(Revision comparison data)
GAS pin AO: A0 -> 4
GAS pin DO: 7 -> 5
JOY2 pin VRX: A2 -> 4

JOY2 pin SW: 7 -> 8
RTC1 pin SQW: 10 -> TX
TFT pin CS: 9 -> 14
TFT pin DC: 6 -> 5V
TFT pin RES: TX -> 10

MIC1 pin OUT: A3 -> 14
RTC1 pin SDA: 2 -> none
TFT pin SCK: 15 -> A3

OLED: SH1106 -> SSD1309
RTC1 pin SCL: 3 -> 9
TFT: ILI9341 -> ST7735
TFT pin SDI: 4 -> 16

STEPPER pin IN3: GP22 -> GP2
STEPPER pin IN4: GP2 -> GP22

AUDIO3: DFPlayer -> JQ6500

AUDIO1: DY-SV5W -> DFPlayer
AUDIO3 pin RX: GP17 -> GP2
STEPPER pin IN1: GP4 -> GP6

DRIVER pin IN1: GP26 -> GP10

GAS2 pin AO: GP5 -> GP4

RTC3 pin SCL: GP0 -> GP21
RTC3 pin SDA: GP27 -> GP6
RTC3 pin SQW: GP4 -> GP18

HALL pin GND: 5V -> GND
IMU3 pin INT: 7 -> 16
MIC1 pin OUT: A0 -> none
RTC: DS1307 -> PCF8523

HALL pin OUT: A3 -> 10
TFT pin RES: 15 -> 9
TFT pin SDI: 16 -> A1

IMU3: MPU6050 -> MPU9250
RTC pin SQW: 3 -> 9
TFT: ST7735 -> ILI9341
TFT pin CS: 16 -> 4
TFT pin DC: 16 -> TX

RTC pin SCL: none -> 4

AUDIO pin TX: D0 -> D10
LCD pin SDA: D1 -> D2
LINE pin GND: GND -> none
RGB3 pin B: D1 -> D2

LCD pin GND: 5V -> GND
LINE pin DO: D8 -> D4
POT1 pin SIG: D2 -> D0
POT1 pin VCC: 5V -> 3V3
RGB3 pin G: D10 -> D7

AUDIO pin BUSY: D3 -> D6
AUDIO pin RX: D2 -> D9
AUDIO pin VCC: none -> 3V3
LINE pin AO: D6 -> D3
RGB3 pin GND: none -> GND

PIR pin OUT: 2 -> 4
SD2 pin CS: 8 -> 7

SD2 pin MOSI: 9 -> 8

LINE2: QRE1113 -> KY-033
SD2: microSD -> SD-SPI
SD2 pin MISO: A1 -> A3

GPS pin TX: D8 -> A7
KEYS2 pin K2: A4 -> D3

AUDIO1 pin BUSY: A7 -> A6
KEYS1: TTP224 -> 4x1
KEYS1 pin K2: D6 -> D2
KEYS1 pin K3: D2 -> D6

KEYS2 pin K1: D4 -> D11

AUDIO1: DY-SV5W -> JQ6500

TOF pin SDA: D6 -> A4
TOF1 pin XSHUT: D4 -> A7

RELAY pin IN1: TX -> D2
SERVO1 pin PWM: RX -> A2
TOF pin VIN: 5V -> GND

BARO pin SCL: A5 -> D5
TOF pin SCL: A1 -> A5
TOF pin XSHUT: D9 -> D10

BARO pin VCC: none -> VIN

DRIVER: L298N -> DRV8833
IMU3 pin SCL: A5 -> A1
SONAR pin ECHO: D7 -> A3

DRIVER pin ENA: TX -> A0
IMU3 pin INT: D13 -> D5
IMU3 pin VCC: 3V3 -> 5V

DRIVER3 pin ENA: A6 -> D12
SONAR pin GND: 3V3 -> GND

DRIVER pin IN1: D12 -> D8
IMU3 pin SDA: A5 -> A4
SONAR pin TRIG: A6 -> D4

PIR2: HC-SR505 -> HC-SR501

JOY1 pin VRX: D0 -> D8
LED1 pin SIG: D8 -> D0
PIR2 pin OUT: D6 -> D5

# [Exercise directions]
Precisely as given, transcribe all of the entries above.

# [Answer space]
GAS pin AO: A0 -> 4
GAS pin DO: 7 -> 5
JOY2 pin VRX: A2 -> 4

JOY2 pin SW: 7 -> 8
RTC1 pin SQW: 10 -> TX
TFT pin CS: 9 -> 14
TFT pin DC: 6 -> 5V
TFT pin RES: TX -> 10

MIC1 pin OUT: A3 -> 14
RTC1 pin SDA: 2 -> none
TFT pin SCK: 15 -> A3

OLED: SH1106 -> SSD1309
RTC1 pin SCL: 3 -> 9
TFT: ILI9341 -> ST7735
TFT pin SDI: 4 -> 16

STEPPER pin IN3: GP22 -> GP2
STEPPER pin IN4: GP2 -> GP22

AUDIO3: DFPlayer -> JQ6500

AUDIO1: DY-SV5W -> DFPlayer
AUDIO3 pin RX: GP17 -> GP2
STEPPER pin IN1: GP4 -> GP6

DRIVER pin IN1: GP26 -> GP10

GAS2 pin AO: GP5 -> GP4

RTC3 pin SCL: GP0 -> GP21
RTC3 pin SDA: GP27 -> GP6
RTC3 pin SQW: GP4 -> GP18

HALL pin GND: 5V -> GND
IMU3 pin INT: 7 -> 16
MIC1 pin OUT: A0 -> none
RTC: DS1307 -> PCF8523

HALL pin OUT: A3 -> 10
TFT pin RES: 15 -> 9
TFT pin SDI: 16 -> A1

IMU3: MPU6050 -> MPU9250
RTC pin SQW: 3 -> 9
TFT: ST7735 -> ILI9341
TFT pin CS: 16 -> 4
TFT pin DC: 16 -> TX

RTC pin SCL: none -> 4

AUDIO pin TX: D0 -> D10
LCD pin SDA: D1 -> D2
LINE pin GND: GND -> none
RGB3 pin B: D1 -> D2

LCD pin GND: 5V -> GND
LINE pin DO: D8 -> D4
POT1 pin SIG: D2 -> D0
POT1 pin VCC: 5V -> 3V3
RGB3 pin G: D10 -> D7

AUDIO pin BUSY: D3 -> D6
AUDIO pin RX: D2 -> D9
AUDIO pin VCC: none -> 3V3
LINE pin AO: D6 -> D3
RGB3 pin GND: none -> GND

PIR pin OUT: 2 -> 4
SD2 pin CS: 8 -> 7

SD2 pin MOSI: 9 -> 8

LINE2: QRE1113 -> KY-033
SD2: microSD -> SD-SPI
SD2 pin MISO: A1 -> A3

GPS pin TX: D8 -> A7
KEYS2 pin K2: A4 -> D3

AUDIO1 pin BUSY: A7 -> A6
KEYS1: TTP224 -> 4x1
KEYS1 pin K2: D6 -> D2
KEYS1 pin K3: D2 -> D6

KEYS2 pin K1: D4 -> D11

AUDIO1: DY-SV5W -> JQ6500

TOF pin SDA: D6 -> A4
TOF1 pin XSHUT: D4 -> A7

RELAY pin IN1: TX -> D2
SERVO1 pin PWM: RX -> A2
TOF pin VIN: 5V -> GND

BARO pin SCL: A5 -> D5
TOF pin SCL: A1 -> A5
TOF pin XSHUT: D9 -> D10

BARO pin VCC: none -> VIN

DRIVER: L298N -> DRV8833
IMU3 pin SCL: A5 -> A1
SONAR pin ECHO: D7 -> A3

DRIVER pin ENA: TX -> A0
IMU3 pin INT: D13 -> D5
IMU3 pin VCC: 3V3 -> 5V

DRIVER3 pin ENA: A6 -> D12
SONAR pin GND: 3V3 -> GND

DRIVER pin IN1: D12 -> D8
IMU3 pin SDA: A5 -> A4
SONAR pin TRIG: A6 -> D4

PIR2: HC-SR505 -> HC-SR501

JOY1 pin VRX: D0 -> D8
LED1 pin SIG: D8 -> D0
PIR2 pin OUT: D6 -> D5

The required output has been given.